> [ASSIGNMENT]: Your answer should consist solely of the lines from the one holding "lime brick D1:D3" through the final line of the entries, reproduced exactly and without pictures.

%%

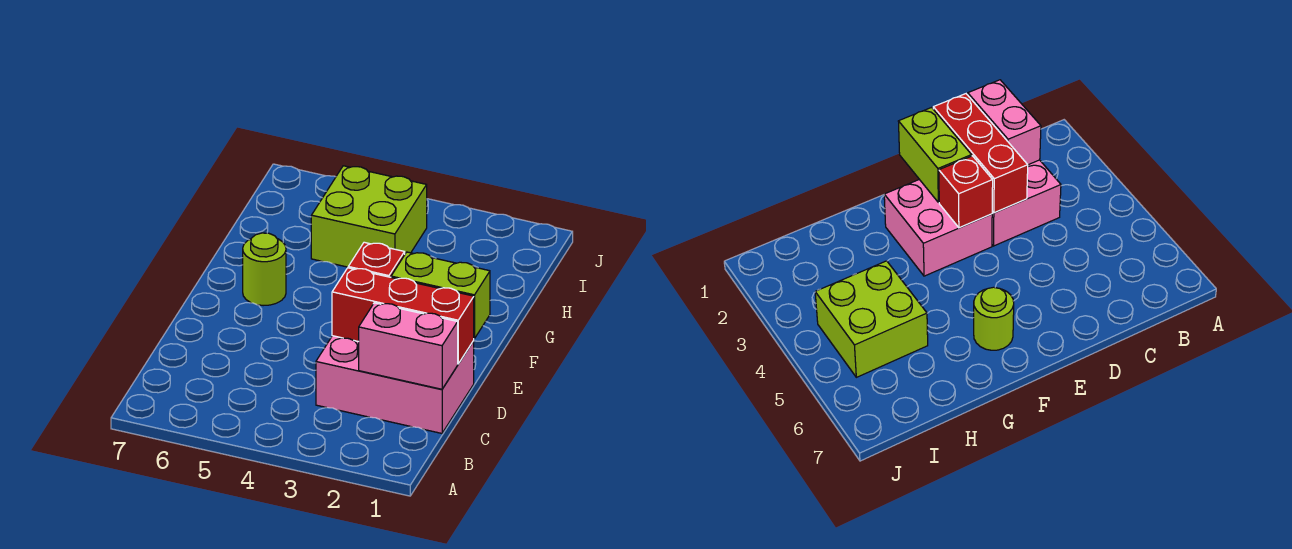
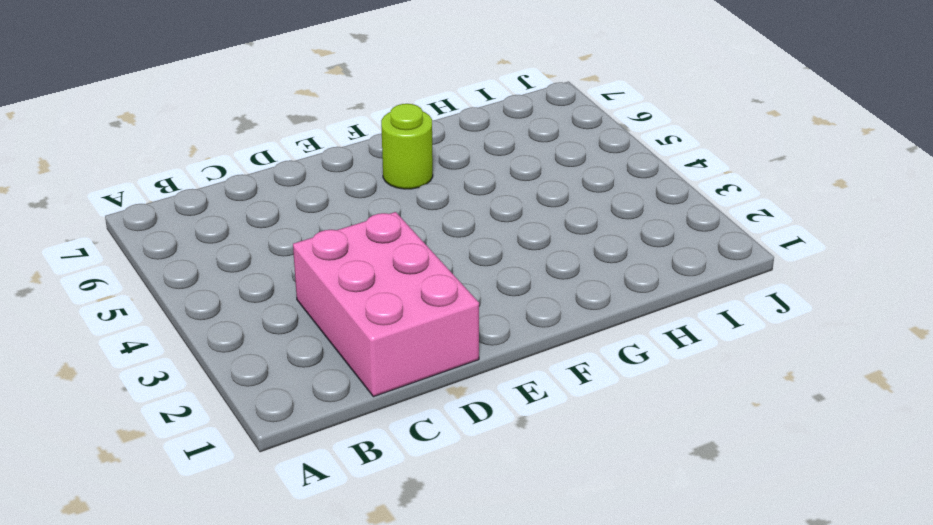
none -> pink brick E2:F3 level 1
none -> lime brick H4:I5 level 1

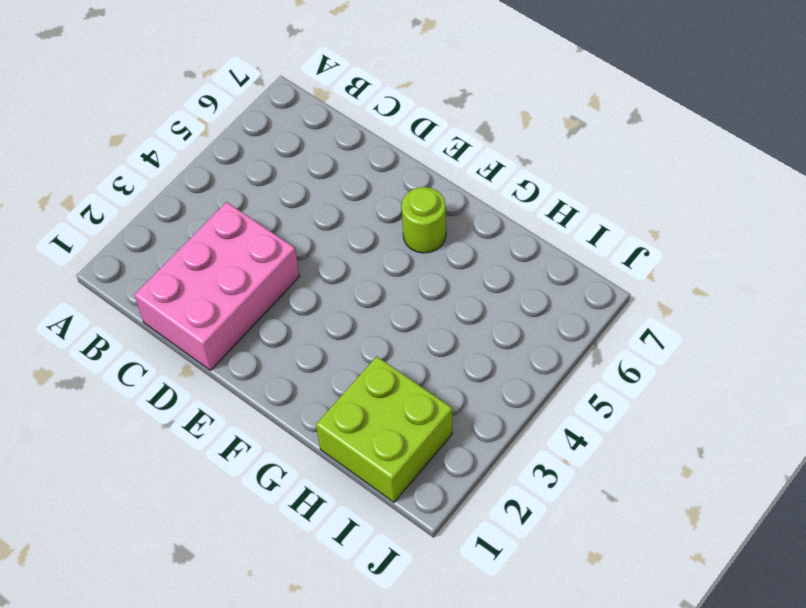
lime brick H1:I2 level 1 -> lime brick H4:I5 level 1
none -> pink brick E2:F3 level 1
none -> pink brick C1:C2 level 2

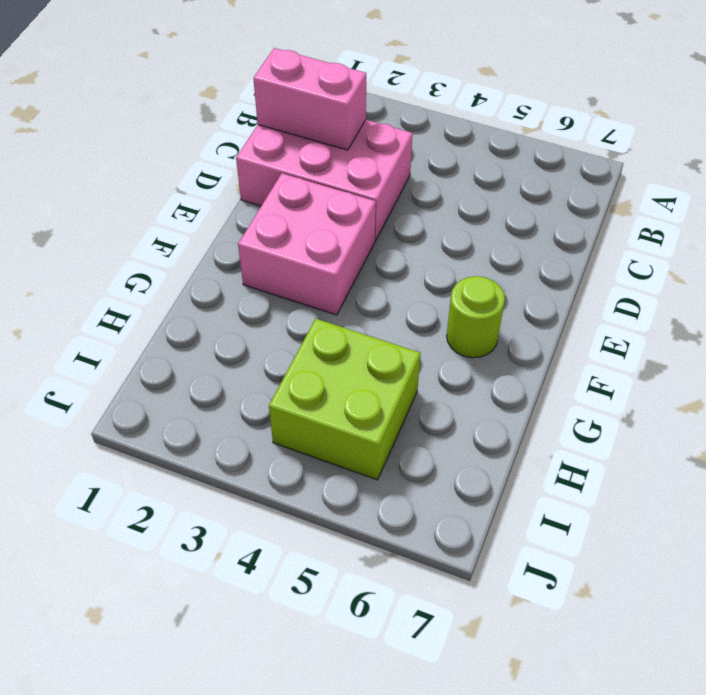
none -> red brick D1:D3 level 2
none -> lime brick E1:E2 level 2

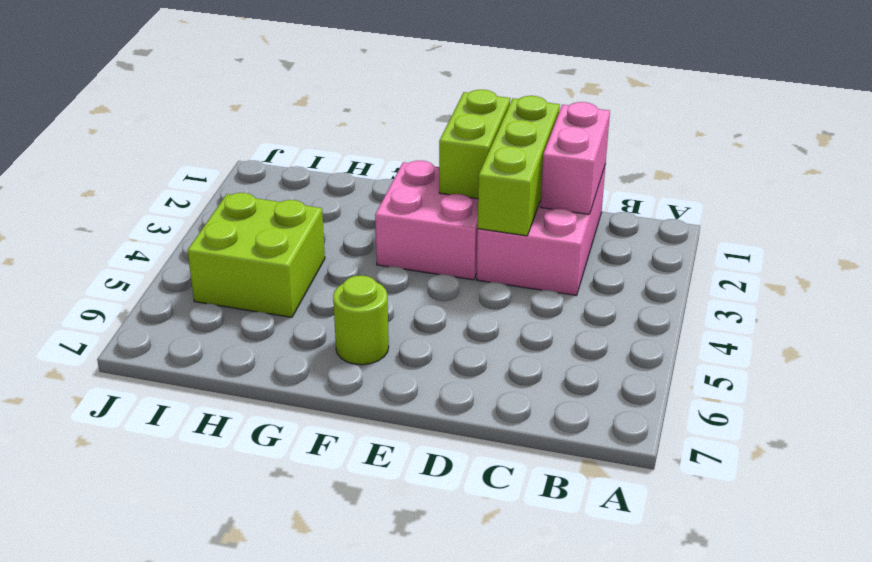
lime brick D1:D3 level 2 -> red brick D1:D3 level 2
none -> red brick E3 level 2

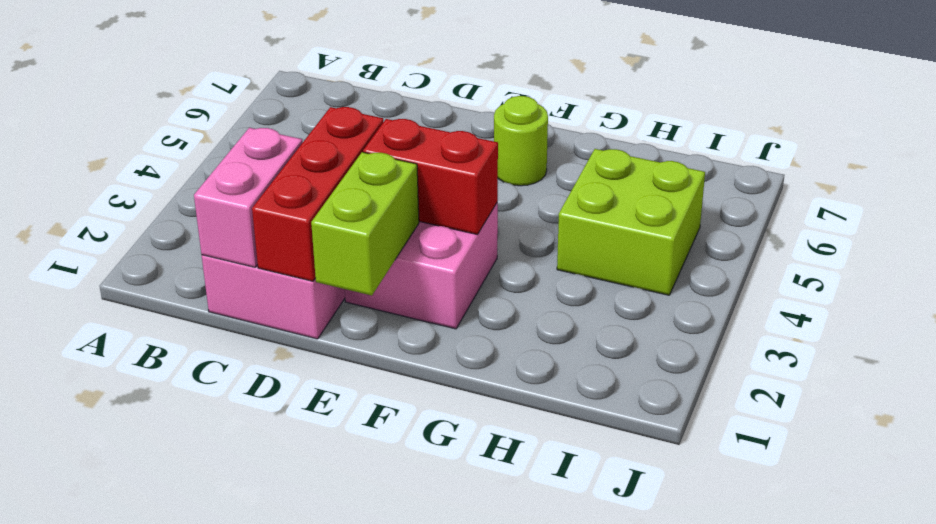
red brick E3:F3 level 2 -> red brick E3 level 2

%%

> [OUTPUT FOR THIS EXERCISE]:
lime brick D1:D3 level 2 -> red brick D1:D3 level 2
none -> red brick E3 level 2

red brick E3:F3 level 2 -> red brick E3 level 2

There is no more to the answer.